Assignment = Each record below should be printed exactly as it was written.

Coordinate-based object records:

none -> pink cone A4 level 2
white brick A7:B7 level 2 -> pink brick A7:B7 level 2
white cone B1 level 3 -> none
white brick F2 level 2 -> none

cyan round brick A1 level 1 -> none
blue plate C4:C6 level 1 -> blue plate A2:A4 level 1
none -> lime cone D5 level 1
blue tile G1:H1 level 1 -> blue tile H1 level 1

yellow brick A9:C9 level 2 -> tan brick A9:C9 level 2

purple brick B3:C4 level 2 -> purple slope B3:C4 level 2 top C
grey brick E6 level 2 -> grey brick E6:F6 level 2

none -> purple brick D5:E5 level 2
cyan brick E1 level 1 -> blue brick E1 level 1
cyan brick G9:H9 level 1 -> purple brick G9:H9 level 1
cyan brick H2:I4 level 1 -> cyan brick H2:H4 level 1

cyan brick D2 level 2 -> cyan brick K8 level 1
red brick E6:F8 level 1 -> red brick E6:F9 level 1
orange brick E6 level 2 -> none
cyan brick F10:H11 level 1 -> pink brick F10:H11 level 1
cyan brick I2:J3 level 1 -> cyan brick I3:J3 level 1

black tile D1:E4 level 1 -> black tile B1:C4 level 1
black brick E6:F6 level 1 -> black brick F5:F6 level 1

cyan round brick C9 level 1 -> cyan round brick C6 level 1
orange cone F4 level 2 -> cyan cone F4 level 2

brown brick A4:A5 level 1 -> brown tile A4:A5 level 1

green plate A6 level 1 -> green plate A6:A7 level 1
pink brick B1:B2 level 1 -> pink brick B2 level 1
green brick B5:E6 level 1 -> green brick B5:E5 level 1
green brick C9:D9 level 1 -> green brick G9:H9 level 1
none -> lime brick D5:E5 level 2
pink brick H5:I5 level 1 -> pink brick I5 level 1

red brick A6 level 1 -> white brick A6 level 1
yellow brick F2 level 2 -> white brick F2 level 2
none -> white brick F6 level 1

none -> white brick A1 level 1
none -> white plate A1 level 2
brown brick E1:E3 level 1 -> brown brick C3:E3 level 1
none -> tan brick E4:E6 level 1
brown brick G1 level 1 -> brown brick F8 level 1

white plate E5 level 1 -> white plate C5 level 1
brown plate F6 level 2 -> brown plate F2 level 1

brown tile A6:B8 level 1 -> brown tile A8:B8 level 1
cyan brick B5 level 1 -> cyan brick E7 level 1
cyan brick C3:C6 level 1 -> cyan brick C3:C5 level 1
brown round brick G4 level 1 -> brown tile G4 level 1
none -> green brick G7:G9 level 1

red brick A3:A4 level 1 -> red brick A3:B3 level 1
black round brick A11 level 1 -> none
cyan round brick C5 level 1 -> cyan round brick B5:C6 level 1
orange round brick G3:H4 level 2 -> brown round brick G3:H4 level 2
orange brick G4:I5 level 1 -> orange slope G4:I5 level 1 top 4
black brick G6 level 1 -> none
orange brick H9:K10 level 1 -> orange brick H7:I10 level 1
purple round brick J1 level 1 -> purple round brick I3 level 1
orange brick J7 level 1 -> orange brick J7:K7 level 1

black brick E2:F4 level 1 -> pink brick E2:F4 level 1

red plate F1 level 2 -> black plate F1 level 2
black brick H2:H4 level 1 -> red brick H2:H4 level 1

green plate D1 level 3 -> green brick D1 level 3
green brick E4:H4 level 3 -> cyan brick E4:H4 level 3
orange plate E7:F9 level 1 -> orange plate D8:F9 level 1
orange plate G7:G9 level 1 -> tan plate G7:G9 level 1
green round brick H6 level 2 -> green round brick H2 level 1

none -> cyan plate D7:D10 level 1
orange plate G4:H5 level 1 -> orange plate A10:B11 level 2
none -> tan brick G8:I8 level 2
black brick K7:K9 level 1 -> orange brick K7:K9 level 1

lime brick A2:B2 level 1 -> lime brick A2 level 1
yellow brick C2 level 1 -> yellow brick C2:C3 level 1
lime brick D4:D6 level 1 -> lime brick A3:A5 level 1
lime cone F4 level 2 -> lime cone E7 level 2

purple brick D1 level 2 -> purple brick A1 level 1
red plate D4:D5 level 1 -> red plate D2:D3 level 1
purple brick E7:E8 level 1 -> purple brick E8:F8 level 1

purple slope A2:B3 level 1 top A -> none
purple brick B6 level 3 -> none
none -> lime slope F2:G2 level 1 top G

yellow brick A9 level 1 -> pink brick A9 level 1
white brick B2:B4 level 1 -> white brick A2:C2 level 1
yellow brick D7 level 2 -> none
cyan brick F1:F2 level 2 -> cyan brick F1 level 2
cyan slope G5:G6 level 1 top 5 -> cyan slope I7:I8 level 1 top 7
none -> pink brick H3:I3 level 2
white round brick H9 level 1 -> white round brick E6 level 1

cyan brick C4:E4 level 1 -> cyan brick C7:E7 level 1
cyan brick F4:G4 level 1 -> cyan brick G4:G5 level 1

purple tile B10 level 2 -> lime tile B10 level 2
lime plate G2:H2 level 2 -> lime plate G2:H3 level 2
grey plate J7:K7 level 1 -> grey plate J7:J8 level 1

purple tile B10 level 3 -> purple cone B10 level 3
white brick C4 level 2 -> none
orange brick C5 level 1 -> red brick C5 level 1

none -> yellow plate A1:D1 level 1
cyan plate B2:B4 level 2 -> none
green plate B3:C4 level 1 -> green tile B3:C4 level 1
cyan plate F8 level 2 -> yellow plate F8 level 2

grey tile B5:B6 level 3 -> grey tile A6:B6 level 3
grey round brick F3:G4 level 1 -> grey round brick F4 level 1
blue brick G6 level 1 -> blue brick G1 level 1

Solved problem =
none -> pink cone A4 level 2
white brick A7:B7 level 2 -> pink brick A7:B7 level 2
white cone B1 level 3 -> none
white brick F2 level 2 -> none

cyan round brick A1 level 1 -> none
blue plate C4:C6 level 1 -> blue plate A2:A4 level 1
none -> lime cone D5 level 1
blue tile G1:H1 level 1 -> blue tile H1 level 1

yellow brick A9:C9 level 2 -> tan brick A9:C9 level 2

purple brick B3:C4 level 2 -> purple slope B3:C4 level 2 top C
grey brick E6 level 2 -> grey brick E6:F6 level 2

none -> purple brick D5:E5 level 2
cyan brick E1 level 1 -> blue brick E1 level 1
cyan brick G9:H9 level 1 -> purple brick G9:H9 level 1
cyan brick H2:I4 level 1 -> cyan brick H2:H4 level 1

cyan brick D2 level 2 -> cyan brick K8 level 1
red brick E6:F8 level 1 -> red brick E6:F9 level 1
orange brick E6 level 2 -> none
cyan brick F10:H11 level 1 -> pink brick F10:H11 level 1
cyan brick I2:J3 level 1 -> cyan brick I3:J3 level 1

black tile D1:E4 level 1 -> black tile B1:C4 level 1
black brick E6:F6 level 1 -> black brick F5:F6 level 1

cyan round brick C9 level 1 -> cyan round brick C6 level 1
orange cone F4 level 2 -> cyan cone F4 level 2

brown brick A4:A5 level 1 -> brown tile A4:A5 level 1

green plate A6 level 1 -> green plate A6:A7 level 1
pink brick B1:B2 level 1 -> pink brick B2 level 1
green brick B5:E6 level 1 -> green brick B5:E5 level 1
green brick C9:D9 level 1 -> green brick G9:H9 level 1
none -> lime brick D5:E5 level 2
pink brick H5:I5 level 1 -> pink brick I5 level 1

red brick A6 level 1 -> white brick A6 level 1
yellow brick F2 level 2 -> white brick F2 level 2
none -> white brick F6 level 1

none -> white brick A1 level 1
none -> white plate A1 level 2
brown brick E1:E3 level 1 -> brown brick C3:E3 level 1
none -> tan brick E4:E6 level 1
brown brick G1 level 1 -> brown brick F8 level 1

white plate E5 level 1 -> white plate C5 level 1
brown plate F6 level 2 -> brown plate F2 level 1

brown tile A6:B8 level 1 -> brown tile A8:B8 level 1
cyan brick B5 level 1 -> cyan brick E7 level 1
cyan brick C3:C6 level 1 -> cyan brick C3:C5 level 1
brown round brick G4 level 1 -> brown tile G4 level 1
none -> green brick G7:G9 level 1

red brick A3:A4 level 1 -> red brick A3:B3 level 1
black round brick A11 level 1 -> none
cyan round brick C5 level 1 -> cyan round brick B5:C6 level 1
orange round brick G3:H4 level 2 -> brown round brick G3:H4 level 2
orange brick G4:I5 level 1 -> orange slope G4:I5 level 1 top 4
black brick G6 level 1 -> none
orange brick H9:K10 level 1 -> orange brick H7:I10 level 1
purple round brick J1 level 1 -> purple round brick I3 level 1
orange brick J7 level 1 -> orange brick J7:K7 level 1

black brick E2:F4 level 1 -> pink brick E2:F4 level 1

red plate F1 level 2 -> black plate F1 level 2
black brick H2:H4 level 1 -> red brick H2:H4 level 1

green plate D1 level 3 -> green brick D1 level 3
green brick E4:H4 level 3 -> cyan brick E4:H4 level 3
orange plate E7:F9 level 1 -> orange plate D8:F9 level 1
orange plate G7:G9 level 1 -> tan plate G7:G9 level 1
green round brick H6 level 2 -> green round brick H2 level 1

none -> cyan plate D7:D10 level 1
orange plate G4:H5 level 1 -> orange plate A10:B11 level 2
none -> tan brick G8:I8 level 2
black brick K7:K9 level 1 -> orange brick K7:K9 level 1

lime brick A2:B2 level 1 -> lime brick A2 level 1
yellow brick C2 level 1 -> yellow brick C2:C3 level 1
lime brick D4:D6 level 1 -> lime brick A3:A5 level 1
lime cone F4 level 2 -> lime cone E7 level 2

purple brick D1 level 2 -> purple brick A1 level 1
red plate D4:D5 level 1 -> red plate D2:D3 level 1
purple brick E7:E8 level 1 -> purple brick E8:F8 level 1

purple slope A2:B3 level 1 top A -> none
purple brick B6 level 3 -> none
none -> lime slope F2:G2 level 1 top G

yellow brick A9 level 1 -> pink brick A9 level 1
white brick B2:B4 level 1 -> white brick A2:C2 level 1
yellow brick D7 level 2 -> none
cyan brick F1:F2 level 2 -> cyan brick F1 level 2
cyan slope G5:G6 level 1 top 5 -> cyan slope I7:I8 level 1 top 7
none -> pink brick H3:I3 level 2
white round brick H9 level 1 -> white round brick E6 level 1

cyan brick C4:E4 level 1 -> cyan brick C7:E7 level 1
cyan brick F4:G4 level 1 -> cyan brick G4:G5 level 1

purple tile B10 level 2 -> lime tile B10 level 2
lime plate G2:H2 level 2 -> lime plate G2:H3 level 2
grey plate J7:K7 level 1 -> grey plate J7:J8 level 1

purple tile B10 level 3 -> purple cone B10 level 3
white brick C4 level 2 -> none
orange brick C5 level 1 -> red brick C5 level 1

none -> yellow plate A1:D1 level 1
cyan plate B2:B4 level 2 -> none
green plate B3:C4 level 1 -> green tile B3:C4 level 1
cyan plate F8 level 2 -> yellow plate F8 level 2

grey tile B5:B6 level 3 -> grey tile A6:B6 level 3
grey round brick F3:G4 level 1 -> grey round brick F4 level 1
blue brick G6 level 1 -> blue brick G1 level 1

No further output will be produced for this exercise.